Work required → Return each line of the entries that holds the string "pink".

Recorded data →
══════════
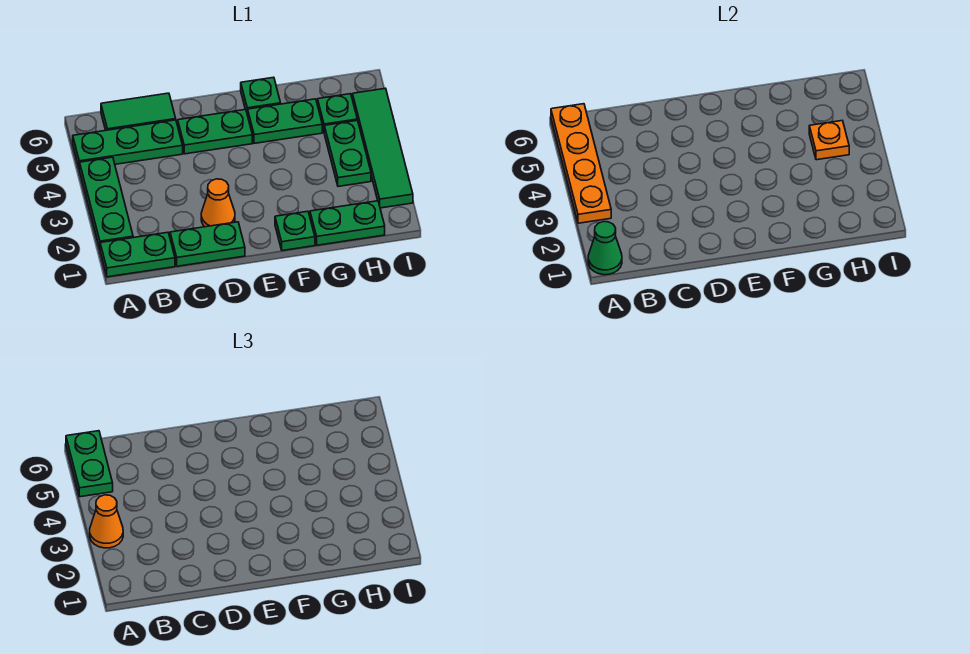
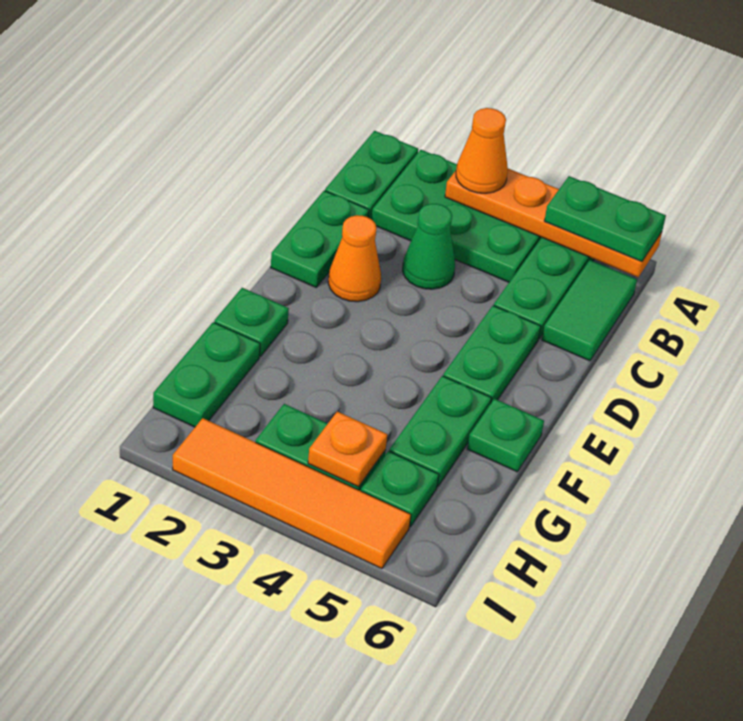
green cone A1 level 2 -> green cone C3 level 1
green plate A2:A4 level 1 -> green plate A2:B4 level 1
green tile I2:I5 level 1 -> orange tile I2:I5 level 1

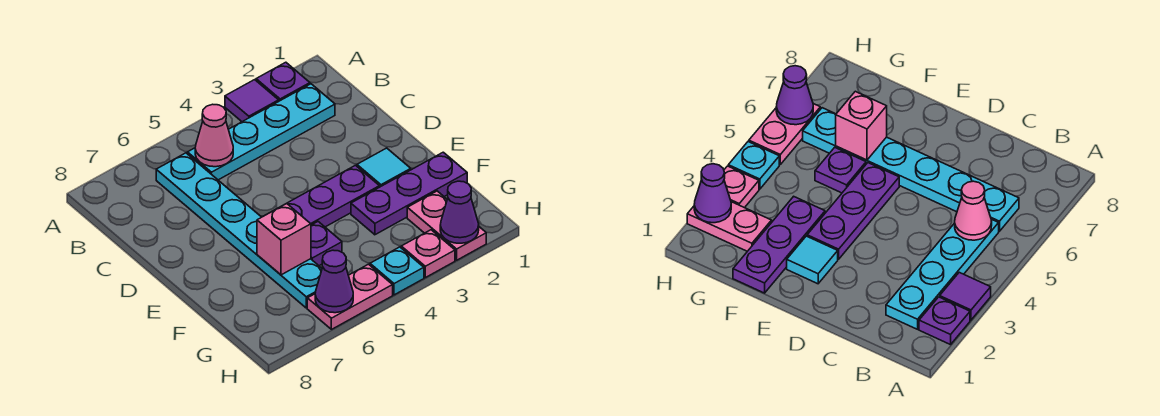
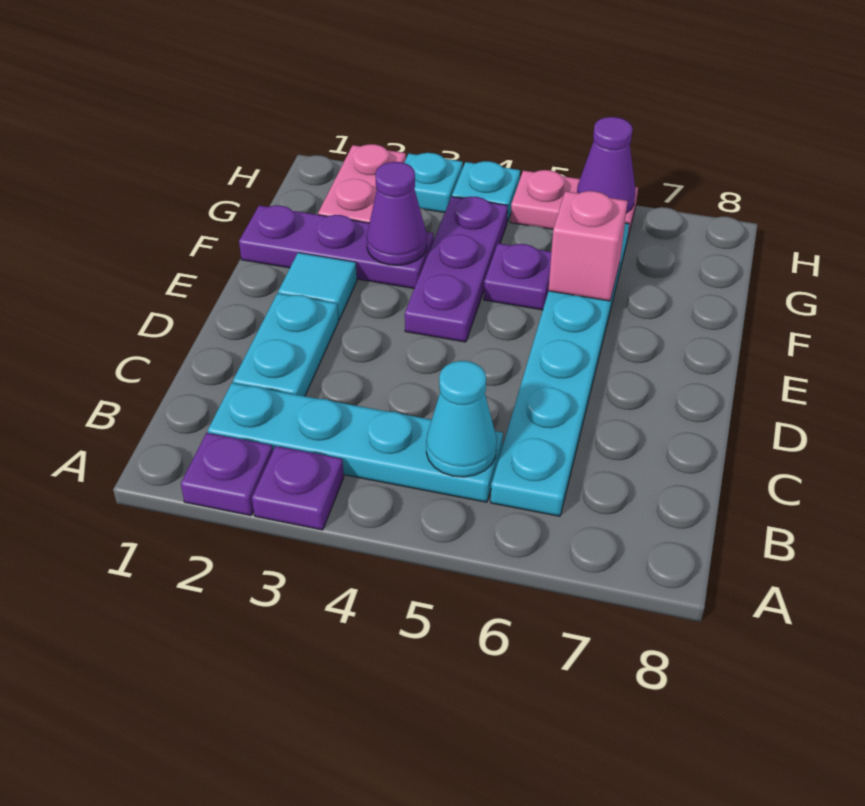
purple tile A3 level 1 -> purple plate A3 level 1
pink cone B5 level 2 -> cyan cone B5 level 2
none -> cyan plate C2:D2 level 1
purple plate E3:E5 level 1 -> purple plate E4:G4 level 1
purple cone H2 level 2 -> purple cone F3 level 2
pink plate H3 level 1 -> cyan plate H3 level 1

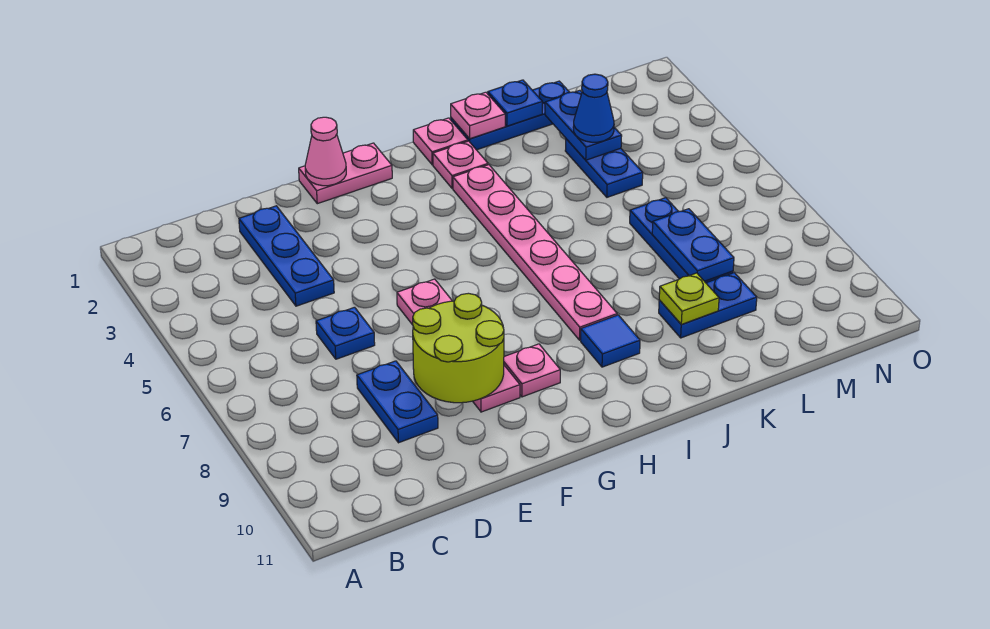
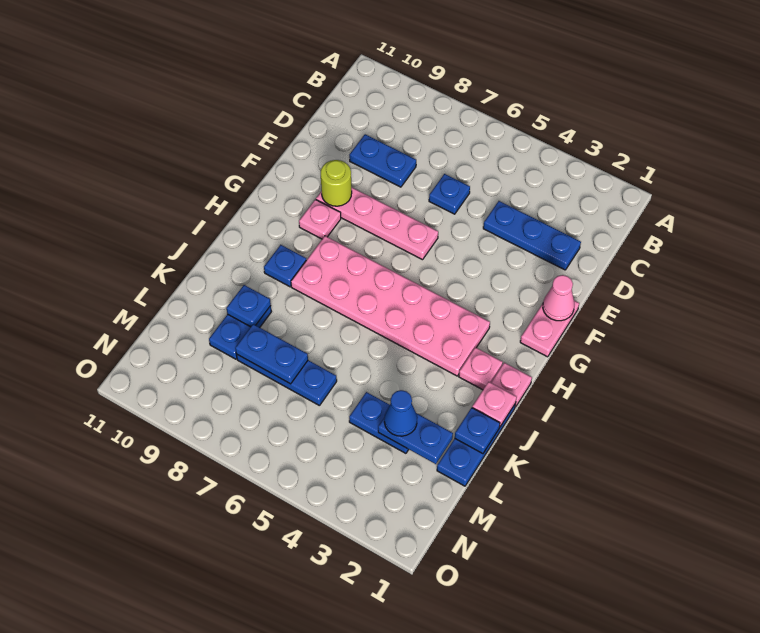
lime round brick E8:F9 level 2 -> lime round brick F9 level 2
pink plate I3:I8 level 1 -> pink plate H3:I8 level 1
blue tile I9 level 1 -> blue plate I9 level 1
lime plate K9 level 2 -> blue plate K9 level 2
══════════
Answer to this task →
pink cone B5 level 2 -> cyan cone B5 level 2
pink plate H3 level 1 -> cyan plate H3 level 1
pink plate I3:I8 level 1 -> pink plate H3:I8 level 1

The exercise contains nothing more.